*What is expected*:
All lines from the one with "BT2 pin TXD: GP10 -> GP5" through the final line of the records below must be written out exactly, with no other text.

※ ※ ※

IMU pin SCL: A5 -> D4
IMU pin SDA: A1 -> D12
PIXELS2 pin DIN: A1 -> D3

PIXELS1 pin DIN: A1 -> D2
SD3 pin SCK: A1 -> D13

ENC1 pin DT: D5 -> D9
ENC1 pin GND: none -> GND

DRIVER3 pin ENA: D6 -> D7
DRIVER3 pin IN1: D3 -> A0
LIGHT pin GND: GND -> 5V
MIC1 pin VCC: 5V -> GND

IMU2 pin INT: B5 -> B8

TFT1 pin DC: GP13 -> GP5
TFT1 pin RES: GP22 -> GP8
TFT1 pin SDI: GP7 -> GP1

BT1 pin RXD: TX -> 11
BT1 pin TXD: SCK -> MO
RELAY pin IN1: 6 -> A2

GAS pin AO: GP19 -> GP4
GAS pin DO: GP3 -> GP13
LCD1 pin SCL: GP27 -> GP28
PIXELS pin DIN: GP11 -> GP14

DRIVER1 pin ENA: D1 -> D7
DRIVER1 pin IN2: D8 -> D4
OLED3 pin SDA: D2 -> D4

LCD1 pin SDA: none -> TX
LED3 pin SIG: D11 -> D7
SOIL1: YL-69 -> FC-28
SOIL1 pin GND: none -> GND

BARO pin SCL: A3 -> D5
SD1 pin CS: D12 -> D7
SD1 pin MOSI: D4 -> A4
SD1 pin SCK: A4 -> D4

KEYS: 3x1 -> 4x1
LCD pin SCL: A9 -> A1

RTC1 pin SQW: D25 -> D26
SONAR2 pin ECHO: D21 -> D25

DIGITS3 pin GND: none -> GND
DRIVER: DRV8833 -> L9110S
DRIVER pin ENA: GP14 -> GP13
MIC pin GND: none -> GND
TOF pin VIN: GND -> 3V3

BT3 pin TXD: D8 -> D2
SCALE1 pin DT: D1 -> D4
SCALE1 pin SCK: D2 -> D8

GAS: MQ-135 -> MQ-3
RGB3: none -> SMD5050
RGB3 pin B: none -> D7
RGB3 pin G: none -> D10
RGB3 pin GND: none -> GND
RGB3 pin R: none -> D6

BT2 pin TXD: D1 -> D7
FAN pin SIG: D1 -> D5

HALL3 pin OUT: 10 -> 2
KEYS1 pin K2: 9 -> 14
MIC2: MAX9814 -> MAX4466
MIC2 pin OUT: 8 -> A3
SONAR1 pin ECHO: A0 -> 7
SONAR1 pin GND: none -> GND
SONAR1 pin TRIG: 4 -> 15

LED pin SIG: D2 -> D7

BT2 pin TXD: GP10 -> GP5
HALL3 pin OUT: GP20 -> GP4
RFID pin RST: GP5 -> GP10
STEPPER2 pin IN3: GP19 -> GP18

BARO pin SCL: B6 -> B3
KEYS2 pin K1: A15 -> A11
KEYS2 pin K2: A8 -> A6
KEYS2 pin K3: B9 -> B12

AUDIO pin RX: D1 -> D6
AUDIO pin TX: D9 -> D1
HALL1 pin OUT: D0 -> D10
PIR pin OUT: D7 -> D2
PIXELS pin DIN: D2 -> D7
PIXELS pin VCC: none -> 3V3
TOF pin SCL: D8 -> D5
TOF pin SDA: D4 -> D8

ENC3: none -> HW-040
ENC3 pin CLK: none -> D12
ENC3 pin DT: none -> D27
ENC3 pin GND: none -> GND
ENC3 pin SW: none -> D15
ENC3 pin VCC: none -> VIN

※ ※ ※

*Response area*:
BT2 pin TXD: GP10 -> GP5
HALL3 pin OUT: GP20 -> GP4
RFID pin RST: GP5 -> GP10
STEPPER2 pin IN3: GP19 -> GP18

BARO pin SCL: B6 -> B3
KEYS2 pin K1: A15 -> A11
KEYS2 pin K2: A8 -> A6
KEYS2 pin K3: B9 -> B12

AUDIO pin RX: D1 -> D6
AUDIO pin TX: D9 -> D1
HALL1 pin OUT: D0 -> D10
PIR pin OUT: D7 -> D2
PIXELS pin DIN: D2 -> D7
PIXELS pin VCC: none -> 3V3
TOF pin SCL: D8 -> D5
TOF pin SDA: D4 -> D8

ENC3: none -> HW-040
ENC3 pin CLK: none -> D12
ENC3 pin DT: none -> D27
ENC3 pin GND: none -> GND
ENC3 pin SW: none -> D15
ENC3 pin VCC: none -> VIN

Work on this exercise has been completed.